[PROBLEM TO SOLVE]: Write the data out in full and word for word. Do not include images.

[SUPPLIED RECORDS]:
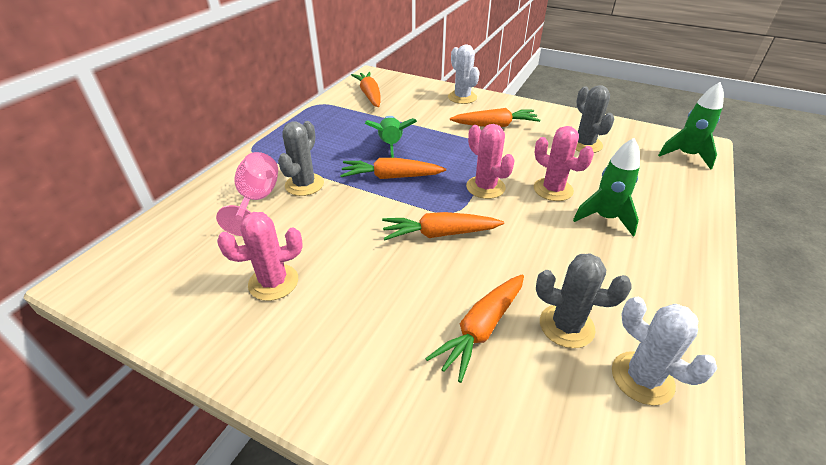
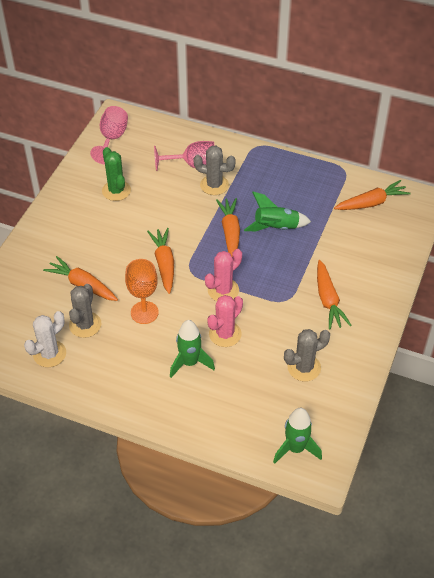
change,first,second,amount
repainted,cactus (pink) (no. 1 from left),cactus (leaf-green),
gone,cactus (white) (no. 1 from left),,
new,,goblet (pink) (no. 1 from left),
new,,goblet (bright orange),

[REPLY TO THE TASK]:
change,first,second,amount
repainted,cactus (pink) (no. 1 from left),cactus (leaf-green),
gone,cactus (white) (no. 1 from left),,
new,,goblet (pink) (no. 1 from left),
new,,goblet (bright orange),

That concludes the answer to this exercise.